Affichez chaque ligne des données contenant la chaîne « clef ».

**Données du problème**:
+ + + +

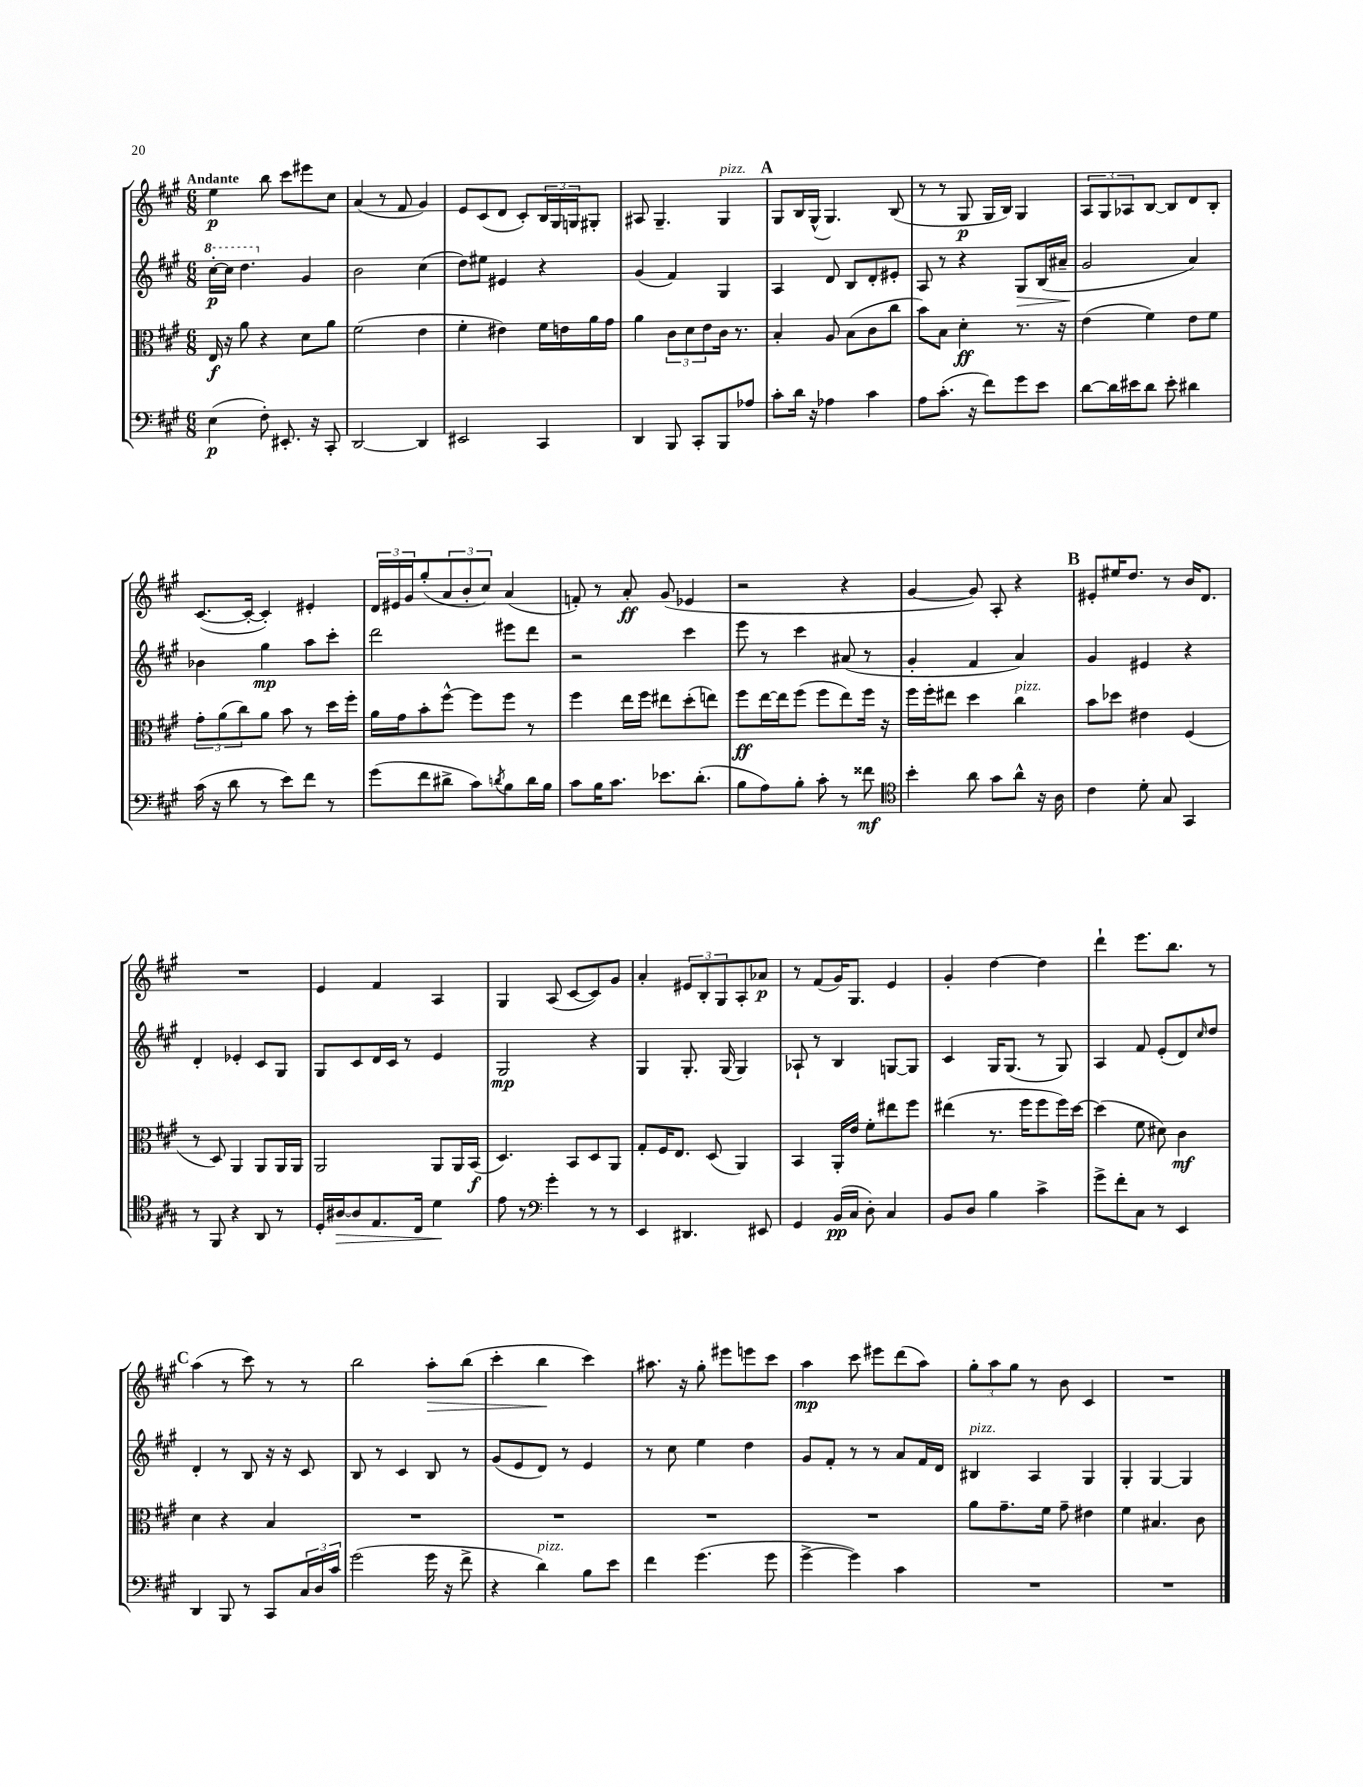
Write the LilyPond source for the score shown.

<<
\new StaffGroup <<
\new Staff = "s0" {
    \clef treble \key a \major \numericTimeSignature \time 6/8 \tempo "Andante"
    e''4\p b''8 cis'''8 eis'''8 cis''8 |
    a'4( r8 fis'8 gis'4) |
    e'8 cis'8( d'8 cis'8-.) \tuplet 3/2 { b16 gis16 g16 } gis8-. |
    ais8 gis4.-- gis4^\markup { \italic "pizz." } |
    \mark \markup { \bold "A" } gis8 b16 gis16-^( gis4.) b8( |
    r8 r8 gis8\p gis16 b16) gis4 |
    \tuplet 3/2 { a8 gis8 aes8 } b8~ b8 d'8 b8-. |
    cis'8.~( cis'16~-. cis'4-.) eis'4-. |
    \tuplet 3/2 { d'16 eis'16 gis'16 } gis''8-.( \tuplet 3/2 { a'8 b'8-. cis''8) } a'4( |
    f'8-.) r8 a'8-.\ff gis'8( ees'4 |
    r2 r4 |
    gis'4~ gis'8) a8-. r4 |
    \mark \markup { \bold "B" } eis'8-. eis''16 d''8. r8 b'16 d'8. |
    R2. |
    e'4 fis'4 a4 |
    gis4 a8( cis'8~ cis'8) gis'8 |
    a'4-. \tuplet 3/2 { eis'8 b8-. gis8 } a8-. aes'8\p |
    r8 fis'8( gis'16) gis8. e'4 |
    gis'4-. d''4~ d''4 |
    d'''4-! e'''8. b''8. r8 |
    \mark \markup { \bold "C" } a''4( r8 cis'''8) r8 r8 |
    b''2 a''8-.\> b''8( |
    cis'''4-. b''4\! cis'''4) |
    ais''8. r16 gis''8-. eis'''8 e'''8 cis'''8 |
    a''4\mp cis'''8 eis'''8 d'''8( a''8) |
    \tuplet 3/2 { gis''8-. a''8 gis''8 } r8 b'8 cis'4 |
    R2. \bar "|." |
}
\new Staff = "s1" {
    \clef treble \key a \major \numericTimeSignature \time 6/8
    \ottava #1 cis'''16~-.\p cis'''16 d'''4. \ottava #0 gis'4 |
    b'2 cis''4( |
    d''8) eis''8 eis'4 r4 |
    gis'4( fis'4) gis4 |
    \mark \markup { \bold "A" } a4 d'8 b8 d'8-. eis'8-. |
    a8 r8 r4 gis8\> b16( ais'16-- |
    gis'2\! a'4) |
    bes'4 gis''4\mp a''8 cis'''8-. |
    d'''2 eis'''8 d'''8 |
    r2 cis'''4 |
    e'''8 r8 cis'''4 ais'8( r8 |
    gis'4-. fis'4 a'4) |
    \mark \markup { \bold "B" } gis'4 eis'4 r4 |
    d'4-. ees'4-. cis'8 gis8 |
    gis8 cis'8 d'16 cis'16 r8 e'4 |
    gis2\mp r4 |
    gis4 gis8.-. gis16( gis4) |
    aes8-! r8 b4 g8~ g8 |
    cis'4 gis16 gis8.( r8 gis8) |
    a4 fis'8 e'8-.( d'8) \grace { cis''16 } d''8 |
    \mark \markup { \bold "C" } d'4-. r8 b8 r16 r16 cis'8 |
    b8 r8 cis'4 b8 r8 |
    gis'8( e'8 d'8) r8 e'4 |
    r8 cis''8 e''4 d''4 |
    gis'8 fis'8-. r8 r8 a'8 fis'16 d'16 |
    bis4^\markup { \italic "pizz." } a4 gis4 |
    gis4-. gis4~ gis4 \bar "|." |
}
\new Staff = "s2" {
    \clef alto \key a \major \numericTimeSignature \time 6/8
    e16\f r16 a'8 r4 d'8 a'8 |
    fis'2( e'4 |
    fis'4-. eis'4) fis'16 e'16 a'16 gis'16 |
    a'4 \tuplet 3/2 { cis'8 d'8 e'8 } cis'16 r8. |
    \mark \markup { \bold "A" } b4-. a8 b8( cis'8 cis''8 |
    b'8) b8 d'4-.\ff r8. r16 |
    e'4( fis'4) e'8 fis'8 |
    \tuplet 3/2 { gis'8-. a'8( cis''8) } a'8 b'8 r8 d''16 fis''16-. |
    a'16 gis'16 b'8-. fis''8~-^ fis''8 fis''8 r8 |
    fis''4 e''16 fis''16 eis''8 d''8-.( e''8) |
    fis''8\ff e''16~ e''16 fis''8( fis''8 e''8) fis''16 r16 |
    fis''16 fis''16-. eis''8 d''4 cis''4^\markup { \italic "pizz." } |
    \mark \markup { \bold "B" } b'8 des''8 eis'4 fis4( |
    r8 d8) a,4 a,8 a,16 a,16 |
    a,2 a,8 a,16 b,16\f( |
    d4.) b,8 d8 a,8 |
    gis8-. fis16 e8. d8( a,4) |
    b,4 a,16-. e'16 fis'8-. eis''8 fis''8 |
    eis''4( r8. fis''16 fis''8 fis''16) d''16~ |
    d''4( fis'8 dis'8) cis'4\mf |
    \mark \markup { \bold "C" } d'4 r4 b4 |
    R2. |
    R2. |
    R2. |
    R2. |
    a'8 gis'8.-- fis'16 gis'8-- eis'4 |
    fis'4 bis4. cis'8 \bar "|." |
}
\new Staff = "s3" {
    \clef bass \key a \major \numericTimeSignature \time 6/8
    e4\p( fis8-.) eis,8.-. r16 cis,8-. |
    d,2~ d,4 |
    eis,2 cis,4 |
    d,4 b,,8 cis,8-. b,,8 aes8 |
    \mark \markup { \bold "A" } cis'8-. d'16 r16 aes4 cis'4 |
    a8 cis'8.-.( r16 fis'8) gis'8 e'8 |
    d'8~ d'16 eis'16 d'8 eis'8-. dis'4 |
    cis'16( r16 d'8 r8 e'8) fis'8 r8 |
    gis'8( fis'8 dis'8-> cis'8) \acciaccatura { d'8 } b8 d'16 b16 |
    cis'8 b16 cis'8. ees'8. d'8.-.( |
    b8 a8) b8-. cis'8-. r8 fisis'8\mf |
    \clef tenor b'4-. a'8 gis'8 a'8-^ r16 a16 |
    \mark \markup { \bold "B" } cis'4 d'8-. gis8 gis,4 |
    r8 fis,8 r4 a,8 r8 |
    d16-. ais16~\> ais8 e8. cis16 d'4\! |
    e'8 r8 \clef bass gis'4-. r8 r8 |
    e,4 dis,4. eis,8 |
    gis,4 b,16\pp( cis16 d8-.) cis4 |
    b,8 d8 b4 cis'4-> |
    gis'8-> fis'8-. cis8 r8 e,4 |
    \mark \markup { \bold "C" } d,4 b,,8 r8 cis,8 \tuplet 3/2 { cis16 d16 cis'16 } |
    gis'2( gis'16 r16 fis'8-> |
    r4 d'4^\markup { \italic "pizz." }) b8 e'8 |
    fis'4 gis'4.( gis'8 |
    gis'4~-> gis'4) cis'4 |
    R2. |
    R2. \bar "|." |
}
>>
>>
\layout { \context { \Score \remove "Bar_number_engraver" } }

+ + + +

**Corrigé**:
    \clef treble \key a \major \numericTimeSignature \time 6/8 \tempo "Andante"
    \clef treble \key a \major \numericTimeSignature \time 6/8
    \clef alto \key a \major \numericTimeSignature \time 6/8
    \clef bass \key a \major \numericTimeSignature \time 6/8
    \clef tenor b'4-. a'8 gis'8 a'8-^ r16 a16 |
    e'8 r8 \clef bass gis'4-. r8 r8 |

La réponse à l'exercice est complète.